Task brief ▸
What you return should be the lines of the data containing "stacking", each in full.

[Quantity change records]
▬▬▬▬▬▬

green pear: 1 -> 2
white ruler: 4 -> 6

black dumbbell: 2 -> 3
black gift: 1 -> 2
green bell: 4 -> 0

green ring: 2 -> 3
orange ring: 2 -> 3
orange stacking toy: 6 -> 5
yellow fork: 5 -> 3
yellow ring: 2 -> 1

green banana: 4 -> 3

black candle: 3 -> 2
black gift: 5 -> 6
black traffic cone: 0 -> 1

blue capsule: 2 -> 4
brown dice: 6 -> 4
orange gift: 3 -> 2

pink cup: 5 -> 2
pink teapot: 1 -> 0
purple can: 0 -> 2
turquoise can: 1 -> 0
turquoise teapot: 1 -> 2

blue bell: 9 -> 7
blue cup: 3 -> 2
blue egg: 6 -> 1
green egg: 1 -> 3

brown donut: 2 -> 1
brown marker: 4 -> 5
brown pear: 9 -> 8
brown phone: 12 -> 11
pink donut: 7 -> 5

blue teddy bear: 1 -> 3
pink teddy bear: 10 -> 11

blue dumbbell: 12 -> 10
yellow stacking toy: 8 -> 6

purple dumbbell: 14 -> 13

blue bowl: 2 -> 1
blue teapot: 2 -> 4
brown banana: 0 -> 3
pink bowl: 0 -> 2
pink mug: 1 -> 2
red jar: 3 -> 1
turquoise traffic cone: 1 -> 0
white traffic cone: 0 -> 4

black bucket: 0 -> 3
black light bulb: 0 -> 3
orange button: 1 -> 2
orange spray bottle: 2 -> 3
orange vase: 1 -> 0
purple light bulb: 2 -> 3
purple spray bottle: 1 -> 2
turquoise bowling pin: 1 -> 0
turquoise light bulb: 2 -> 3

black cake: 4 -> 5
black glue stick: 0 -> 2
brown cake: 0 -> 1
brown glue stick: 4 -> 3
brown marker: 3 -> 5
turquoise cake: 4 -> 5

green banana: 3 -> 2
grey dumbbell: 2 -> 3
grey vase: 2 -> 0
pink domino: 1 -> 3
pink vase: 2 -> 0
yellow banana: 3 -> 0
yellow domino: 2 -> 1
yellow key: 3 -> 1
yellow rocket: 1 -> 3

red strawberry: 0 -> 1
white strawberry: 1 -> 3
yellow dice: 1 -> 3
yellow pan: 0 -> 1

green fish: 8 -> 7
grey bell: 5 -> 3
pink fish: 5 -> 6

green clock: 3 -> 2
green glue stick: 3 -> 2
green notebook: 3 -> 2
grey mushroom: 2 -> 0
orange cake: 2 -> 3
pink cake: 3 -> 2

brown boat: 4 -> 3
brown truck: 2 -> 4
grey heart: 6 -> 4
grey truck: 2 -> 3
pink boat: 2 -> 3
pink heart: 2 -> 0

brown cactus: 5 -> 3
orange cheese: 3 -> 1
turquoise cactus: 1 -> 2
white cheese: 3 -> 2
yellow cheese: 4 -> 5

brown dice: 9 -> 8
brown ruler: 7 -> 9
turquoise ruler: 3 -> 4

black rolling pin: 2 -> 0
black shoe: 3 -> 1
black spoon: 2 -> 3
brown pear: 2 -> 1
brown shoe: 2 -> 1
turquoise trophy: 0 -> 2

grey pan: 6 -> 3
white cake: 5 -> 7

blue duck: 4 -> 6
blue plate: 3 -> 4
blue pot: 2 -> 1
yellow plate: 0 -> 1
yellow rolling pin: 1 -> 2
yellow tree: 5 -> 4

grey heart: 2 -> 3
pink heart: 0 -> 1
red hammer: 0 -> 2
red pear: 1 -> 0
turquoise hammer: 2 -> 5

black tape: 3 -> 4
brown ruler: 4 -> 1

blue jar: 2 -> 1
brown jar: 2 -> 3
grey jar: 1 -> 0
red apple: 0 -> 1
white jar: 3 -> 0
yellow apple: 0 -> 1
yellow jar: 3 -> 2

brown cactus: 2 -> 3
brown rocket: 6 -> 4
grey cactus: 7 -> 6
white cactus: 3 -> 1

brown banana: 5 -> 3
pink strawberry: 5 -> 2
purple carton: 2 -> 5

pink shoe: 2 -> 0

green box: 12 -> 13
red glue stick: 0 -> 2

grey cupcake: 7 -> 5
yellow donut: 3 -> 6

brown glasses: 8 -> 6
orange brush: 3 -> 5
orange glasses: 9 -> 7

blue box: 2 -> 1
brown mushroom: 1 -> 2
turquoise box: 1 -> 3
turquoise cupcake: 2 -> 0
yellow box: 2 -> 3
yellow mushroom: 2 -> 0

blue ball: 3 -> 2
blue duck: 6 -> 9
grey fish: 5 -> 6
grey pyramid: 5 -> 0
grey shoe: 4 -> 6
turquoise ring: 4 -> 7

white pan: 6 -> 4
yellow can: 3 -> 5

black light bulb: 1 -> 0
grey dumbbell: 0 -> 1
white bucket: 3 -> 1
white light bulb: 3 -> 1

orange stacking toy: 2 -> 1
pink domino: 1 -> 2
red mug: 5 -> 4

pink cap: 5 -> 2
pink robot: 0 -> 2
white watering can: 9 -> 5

▬▬▬▬▬▬

Exercise answer ▸
orange stacking toy: 6 -> 5
yellow stacking toy: 8 -> 6
orange stacking toy: 2 -> 1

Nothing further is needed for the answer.